**INSTRUCTION**
Print, exactly as written, every line from the first line of the records below through the line containing "brown shoe [314,114,370,165] -> none", and nothing further.

[Coordinate-based change listings]

_ _ _ _ _ _ _

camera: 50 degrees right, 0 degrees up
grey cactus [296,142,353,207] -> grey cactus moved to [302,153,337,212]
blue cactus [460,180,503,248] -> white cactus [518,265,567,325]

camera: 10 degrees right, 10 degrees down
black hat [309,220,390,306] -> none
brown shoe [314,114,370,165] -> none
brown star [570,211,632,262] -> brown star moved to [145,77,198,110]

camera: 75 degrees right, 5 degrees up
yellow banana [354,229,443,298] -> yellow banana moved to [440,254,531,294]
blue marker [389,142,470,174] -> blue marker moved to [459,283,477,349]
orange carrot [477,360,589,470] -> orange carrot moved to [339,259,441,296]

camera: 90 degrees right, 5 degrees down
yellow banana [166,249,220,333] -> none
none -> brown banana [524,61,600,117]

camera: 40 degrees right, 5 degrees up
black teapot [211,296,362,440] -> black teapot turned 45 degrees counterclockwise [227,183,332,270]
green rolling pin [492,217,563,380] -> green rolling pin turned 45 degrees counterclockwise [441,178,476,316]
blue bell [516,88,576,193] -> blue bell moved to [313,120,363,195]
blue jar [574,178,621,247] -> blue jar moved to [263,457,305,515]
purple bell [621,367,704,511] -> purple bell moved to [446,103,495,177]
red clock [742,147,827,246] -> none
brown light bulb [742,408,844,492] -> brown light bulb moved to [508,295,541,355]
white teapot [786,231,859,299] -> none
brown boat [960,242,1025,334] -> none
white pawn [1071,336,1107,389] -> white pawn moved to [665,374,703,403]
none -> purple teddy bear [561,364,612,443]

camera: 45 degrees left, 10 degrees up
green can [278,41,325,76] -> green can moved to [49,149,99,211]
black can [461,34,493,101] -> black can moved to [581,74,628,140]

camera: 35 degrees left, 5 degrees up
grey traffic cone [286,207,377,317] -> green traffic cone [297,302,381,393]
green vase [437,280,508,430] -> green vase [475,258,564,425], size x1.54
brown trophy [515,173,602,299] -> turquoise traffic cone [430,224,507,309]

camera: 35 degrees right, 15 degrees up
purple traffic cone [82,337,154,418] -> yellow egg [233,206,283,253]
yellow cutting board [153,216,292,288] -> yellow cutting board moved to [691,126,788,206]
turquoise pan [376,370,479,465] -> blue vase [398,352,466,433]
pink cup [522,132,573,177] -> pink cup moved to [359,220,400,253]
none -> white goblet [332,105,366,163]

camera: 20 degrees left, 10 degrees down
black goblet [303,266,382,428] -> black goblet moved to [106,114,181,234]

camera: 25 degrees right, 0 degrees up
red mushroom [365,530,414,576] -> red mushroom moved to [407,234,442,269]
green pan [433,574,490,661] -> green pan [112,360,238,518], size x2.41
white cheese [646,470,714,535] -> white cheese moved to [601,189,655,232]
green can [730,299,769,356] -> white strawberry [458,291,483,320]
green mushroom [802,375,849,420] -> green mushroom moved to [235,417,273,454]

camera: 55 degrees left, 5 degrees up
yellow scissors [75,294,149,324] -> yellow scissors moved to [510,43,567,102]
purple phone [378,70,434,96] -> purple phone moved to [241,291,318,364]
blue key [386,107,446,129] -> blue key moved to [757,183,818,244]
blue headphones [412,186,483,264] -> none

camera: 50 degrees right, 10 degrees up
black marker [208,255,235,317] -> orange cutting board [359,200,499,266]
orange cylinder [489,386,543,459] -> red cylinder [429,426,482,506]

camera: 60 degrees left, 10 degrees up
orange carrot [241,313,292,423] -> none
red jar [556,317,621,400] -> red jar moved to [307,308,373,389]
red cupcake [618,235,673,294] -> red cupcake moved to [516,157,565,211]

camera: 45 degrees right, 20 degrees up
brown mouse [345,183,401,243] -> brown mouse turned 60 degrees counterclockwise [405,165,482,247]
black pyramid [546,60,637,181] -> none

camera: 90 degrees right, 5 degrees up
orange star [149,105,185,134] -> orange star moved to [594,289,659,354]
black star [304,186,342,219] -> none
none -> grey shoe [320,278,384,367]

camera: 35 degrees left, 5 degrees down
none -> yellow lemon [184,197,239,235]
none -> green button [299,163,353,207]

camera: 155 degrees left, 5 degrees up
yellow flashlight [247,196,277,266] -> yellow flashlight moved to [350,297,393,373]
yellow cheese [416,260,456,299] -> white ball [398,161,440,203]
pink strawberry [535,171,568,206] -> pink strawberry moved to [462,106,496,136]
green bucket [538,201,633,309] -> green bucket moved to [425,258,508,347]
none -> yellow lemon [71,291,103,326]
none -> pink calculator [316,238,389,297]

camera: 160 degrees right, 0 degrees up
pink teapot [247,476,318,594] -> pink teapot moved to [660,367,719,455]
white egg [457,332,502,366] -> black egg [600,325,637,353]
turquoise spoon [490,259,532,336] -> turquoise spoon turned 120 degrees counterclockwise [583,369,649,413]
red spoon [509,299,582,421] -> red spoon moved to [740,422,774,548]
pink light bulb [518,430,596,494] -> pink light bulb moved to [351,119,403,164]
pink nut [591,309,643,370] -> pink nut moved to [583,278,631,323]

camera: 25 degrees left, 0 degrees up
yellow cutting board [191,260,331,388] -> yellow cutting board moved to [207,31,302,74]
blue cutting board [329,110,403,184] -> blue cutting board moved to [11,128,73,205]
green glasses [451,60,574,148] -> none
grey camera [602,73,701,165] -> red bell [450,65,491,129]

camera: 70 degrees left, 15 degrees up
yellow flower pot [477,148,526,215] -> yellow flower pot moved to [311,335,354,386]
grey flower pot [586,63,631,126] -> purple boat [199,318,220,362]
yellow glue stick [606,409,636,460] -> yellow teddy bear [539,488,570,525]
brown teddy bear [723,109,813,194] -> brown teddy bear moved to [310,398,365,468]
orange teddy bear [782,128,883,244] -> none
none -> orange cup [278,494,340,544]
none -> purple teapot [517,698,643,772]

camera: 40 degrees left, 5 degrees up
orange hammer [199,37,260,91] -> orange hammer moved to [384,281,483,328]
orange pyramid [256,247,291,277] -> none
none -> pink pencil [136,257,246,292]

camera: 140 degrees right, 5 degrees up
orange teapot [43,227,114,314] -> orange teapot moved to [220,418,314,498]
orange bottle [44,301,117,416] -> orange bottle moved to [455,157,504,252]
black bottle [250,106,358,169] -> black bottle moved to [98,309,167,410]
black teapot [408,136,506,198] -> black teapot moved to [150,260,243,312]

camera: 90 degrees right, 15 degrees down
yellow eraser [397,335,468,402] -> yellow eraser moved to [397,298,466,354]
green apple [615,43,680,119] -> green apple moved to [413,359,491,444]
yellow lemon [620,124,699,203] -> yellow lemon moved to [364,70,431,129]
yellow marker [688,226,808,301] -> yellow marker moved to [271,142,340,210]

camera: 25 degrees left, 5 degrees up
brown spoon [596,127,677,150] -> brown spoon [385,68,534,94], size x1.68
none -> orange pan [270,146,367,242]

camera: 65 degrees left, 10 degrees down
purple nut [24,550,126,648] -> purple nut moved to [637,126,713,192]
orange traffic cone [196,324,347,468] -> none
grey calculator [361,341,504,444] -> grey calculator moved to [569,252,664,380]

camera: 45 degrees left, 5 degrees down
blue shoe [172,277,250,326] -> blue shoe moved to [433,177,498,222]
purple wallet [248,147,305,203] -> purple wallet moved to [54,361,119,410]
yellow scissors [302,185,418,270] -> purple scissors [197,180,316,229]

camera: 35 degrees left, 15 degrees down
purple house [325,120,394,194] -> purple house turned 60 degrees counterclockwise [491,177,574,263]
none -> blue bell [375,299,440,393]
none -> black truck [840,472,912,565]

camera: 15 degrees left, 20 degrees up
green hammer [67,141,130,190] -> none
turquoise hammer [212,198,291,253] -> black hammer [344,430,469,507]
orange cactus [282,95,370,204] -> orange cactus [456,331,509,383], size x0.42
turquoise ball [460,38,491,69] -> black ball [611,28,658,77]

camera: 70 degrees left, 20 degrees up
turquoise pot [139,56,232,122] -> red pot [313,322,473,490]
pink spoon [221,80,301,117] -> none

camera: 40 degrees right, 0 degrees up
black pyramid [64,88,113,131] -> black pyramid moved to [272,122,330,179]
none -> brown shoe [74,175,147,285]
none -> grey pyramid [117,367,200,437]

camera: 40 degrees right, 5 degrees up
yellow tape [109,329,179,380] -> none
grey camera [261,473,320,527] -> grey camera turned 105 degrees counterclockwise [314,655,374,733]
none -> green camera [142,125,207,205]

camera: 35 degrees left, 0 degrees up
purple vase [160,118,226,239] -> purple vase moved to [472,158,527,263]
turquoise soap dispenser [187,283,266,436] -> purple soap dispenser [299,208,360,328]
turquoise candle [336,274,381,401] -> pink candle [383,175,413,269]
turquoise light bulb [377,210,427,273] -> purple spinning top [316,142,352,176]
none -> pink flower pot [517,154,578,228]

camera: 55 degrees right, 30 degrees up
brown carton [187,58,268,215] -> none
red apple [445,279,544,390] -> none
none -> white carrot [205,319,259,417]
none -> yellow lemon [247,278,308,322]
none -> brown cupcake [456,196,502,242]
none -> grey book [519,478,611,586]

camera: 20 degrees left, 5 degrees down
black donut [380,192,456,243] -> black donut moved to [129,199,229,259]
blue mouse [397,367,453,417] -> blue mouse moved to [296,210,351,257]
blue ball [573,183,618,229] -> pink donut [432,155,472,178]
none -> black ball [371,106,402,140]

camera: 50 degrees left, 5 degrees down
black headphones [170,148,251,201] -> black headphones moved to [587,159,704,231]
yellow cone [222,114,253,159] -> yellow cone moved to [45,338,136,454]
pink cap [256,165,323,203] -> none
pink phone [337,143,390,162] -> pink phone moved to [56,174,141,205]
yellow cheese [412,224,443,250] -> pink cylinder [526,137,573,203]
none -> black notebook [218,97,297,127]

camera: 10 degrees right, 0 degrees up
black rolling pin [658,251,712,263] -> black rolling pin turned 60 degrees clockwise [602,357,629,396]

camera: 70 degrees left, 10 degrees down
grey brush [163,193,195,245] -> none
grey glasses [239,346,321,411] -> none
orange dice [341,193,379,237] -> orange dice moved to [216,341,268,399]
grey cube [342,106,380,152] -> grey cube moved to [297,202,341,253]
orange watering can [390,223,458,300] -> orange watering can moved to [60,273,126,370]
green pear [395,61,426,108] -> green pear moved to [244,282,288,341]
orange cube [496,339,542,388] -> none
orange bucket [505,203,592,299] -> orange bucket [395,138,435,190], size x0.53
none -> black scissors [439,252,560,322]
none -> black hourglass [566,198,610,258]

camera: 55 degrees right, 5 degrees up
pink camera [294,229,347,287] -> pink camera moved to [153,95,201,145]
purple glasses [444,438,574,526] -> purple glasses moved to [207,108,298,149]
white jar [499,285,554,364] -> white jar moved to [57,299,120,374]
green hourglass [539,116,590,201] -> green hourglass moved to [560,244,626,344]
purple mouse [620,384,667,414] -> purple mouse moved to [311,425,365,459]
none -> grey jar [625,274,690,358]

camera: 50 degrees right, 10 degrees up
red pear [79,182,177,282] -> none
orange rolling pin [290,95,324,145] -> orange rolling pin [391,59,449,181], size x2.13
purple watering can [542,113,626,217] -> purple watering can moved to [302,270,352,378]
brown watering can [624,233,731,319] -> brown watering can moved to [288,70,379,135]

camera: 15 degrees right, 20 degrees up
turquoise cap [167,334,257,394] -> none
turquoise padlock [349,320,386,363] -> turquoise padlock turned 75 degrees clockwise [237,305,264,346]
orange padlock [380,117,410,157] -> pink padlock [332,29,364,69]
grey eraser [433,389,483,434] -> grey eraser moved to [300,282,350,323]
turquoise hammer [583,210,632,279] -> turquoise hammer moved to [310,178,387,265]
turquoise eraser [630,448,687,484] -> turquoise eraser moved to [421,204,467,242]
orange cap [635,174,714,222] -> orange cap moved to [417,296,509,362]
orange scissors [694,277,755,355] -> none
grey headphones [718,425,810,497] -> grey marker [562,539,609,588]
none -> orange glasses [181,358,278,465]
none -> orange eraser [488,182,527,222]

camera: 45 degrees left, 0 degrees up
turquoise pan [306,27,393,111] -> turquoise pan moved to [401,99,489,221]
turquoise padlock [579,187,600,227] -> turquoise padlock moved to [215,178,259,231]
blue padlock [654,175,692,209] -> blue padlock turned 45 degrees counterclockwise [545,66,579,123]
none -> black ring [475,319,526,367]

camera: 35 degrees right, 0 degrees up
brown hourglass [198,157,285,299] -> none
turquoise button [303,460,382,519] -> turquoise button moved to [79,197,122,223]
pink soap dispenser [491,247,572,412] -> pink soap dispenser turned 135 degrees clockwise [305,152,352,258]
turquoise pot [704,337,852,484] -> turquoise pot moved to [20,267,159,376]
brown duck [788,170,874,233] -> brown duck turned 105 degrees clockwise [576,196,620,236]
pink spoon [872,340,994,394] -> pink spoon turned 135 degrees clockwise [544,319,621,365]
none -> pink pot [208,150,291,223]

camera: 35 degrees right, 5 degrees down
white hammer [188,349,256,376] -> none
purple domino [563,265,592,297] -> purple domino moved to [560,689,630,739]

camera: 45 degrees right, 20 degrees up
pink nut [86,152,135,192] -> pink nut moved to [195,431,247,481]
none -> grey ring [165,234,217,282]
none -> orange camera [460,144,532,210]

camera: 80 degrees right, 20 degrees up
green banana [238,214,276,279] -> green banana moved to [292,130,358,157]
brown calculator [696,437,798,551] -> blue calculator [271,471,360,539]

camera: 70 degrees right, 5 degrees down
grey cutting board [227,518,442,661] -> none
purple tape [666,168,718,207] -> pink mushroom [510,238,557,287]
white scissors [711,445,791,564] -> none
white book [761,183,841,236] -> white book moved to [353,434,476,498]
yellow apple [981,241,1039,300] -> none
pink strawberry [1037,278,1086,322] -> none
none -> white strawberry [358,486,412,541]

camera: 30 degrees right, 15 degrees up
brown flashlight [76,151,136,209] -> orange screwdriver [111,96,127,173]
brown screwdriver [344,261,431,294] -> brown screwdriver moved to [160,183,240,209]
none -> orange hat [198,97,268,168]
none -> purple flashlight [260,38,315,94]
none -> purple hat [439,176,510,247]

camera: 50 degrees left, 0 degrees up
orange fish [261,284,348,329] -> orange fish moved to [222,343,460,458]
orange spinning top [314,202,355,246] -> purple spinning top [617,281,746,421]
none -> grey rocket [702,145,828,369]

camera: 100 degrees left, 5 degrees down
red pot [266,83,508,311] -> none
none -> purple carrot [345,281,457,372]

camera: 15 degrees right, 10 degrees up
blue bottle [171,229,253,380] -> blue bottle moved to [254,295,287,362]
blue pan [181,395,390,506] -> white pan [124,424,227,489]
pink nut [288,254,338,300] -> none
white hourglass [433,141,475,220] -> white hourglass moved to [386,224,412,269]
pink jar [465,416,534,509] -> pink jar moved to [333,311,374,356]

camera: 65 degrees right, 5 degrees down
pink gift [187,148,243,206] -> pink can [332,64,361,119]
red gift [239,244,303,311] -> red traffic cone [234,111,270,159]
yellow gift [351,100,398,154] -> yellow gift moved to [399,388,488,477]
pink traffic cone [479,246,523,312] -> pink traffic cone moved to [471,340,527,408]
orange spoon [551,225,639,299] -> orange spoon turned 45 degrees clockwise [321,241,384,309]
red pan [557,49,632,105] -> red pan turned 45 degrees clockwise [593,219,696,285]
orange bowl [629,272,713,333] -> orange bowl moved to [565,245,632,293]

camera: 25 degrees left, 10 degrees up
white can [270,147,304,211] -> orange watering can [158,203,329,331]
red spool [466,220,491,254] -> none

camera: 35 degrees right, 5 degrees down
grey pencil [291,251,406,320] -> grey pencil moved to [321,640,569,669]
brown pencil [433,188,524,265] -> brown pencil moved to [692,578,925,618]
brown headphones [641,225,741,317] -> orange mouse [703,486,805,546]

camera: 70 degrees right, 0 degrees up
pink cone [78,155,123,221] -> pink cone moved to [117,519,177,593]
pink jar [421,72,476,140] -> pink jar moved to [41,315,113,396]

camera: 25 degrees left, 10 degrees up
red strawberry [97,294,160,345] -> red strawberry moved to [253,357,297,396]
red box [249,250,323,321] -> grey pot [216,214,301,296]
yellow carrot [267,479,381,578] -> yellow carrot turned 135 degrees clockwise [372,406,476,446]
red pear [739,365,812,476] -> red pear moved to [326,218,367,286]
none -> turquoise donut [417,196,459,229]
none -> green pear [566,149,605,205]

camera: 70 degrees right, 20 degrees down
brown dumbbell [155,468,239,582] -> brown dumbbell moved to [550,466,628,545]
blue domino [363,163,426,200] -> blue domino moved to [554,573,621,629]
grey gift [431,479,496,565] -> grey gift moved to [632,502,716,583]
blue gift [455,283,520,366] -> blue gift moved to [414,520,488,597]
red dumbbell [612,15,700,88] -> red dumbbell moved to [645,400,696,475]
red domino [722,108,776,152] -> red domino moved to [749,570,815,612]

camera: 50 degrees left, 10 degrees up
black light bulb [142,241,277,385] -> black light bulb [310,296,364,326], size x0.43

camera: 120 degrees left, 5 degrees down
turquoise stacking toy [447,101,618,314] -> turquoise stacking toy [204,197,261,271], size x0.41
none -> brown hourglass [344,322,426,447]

_ _ _ _ _ _ _

**ANSWER TO THE EXERCISE**
camera: 50 degrees right, 0 degrees up
grey cactus [296,142,353,207] -> grey cactus moved to [302,153,337,212]
blue cactus [460,180,503,248] -> white cactus [518,265,567,325]

camera: 10 degrees right, 10 degrees down
black hat [309,220,390,306] -> none
brown shoe [314,114,370,165] -> none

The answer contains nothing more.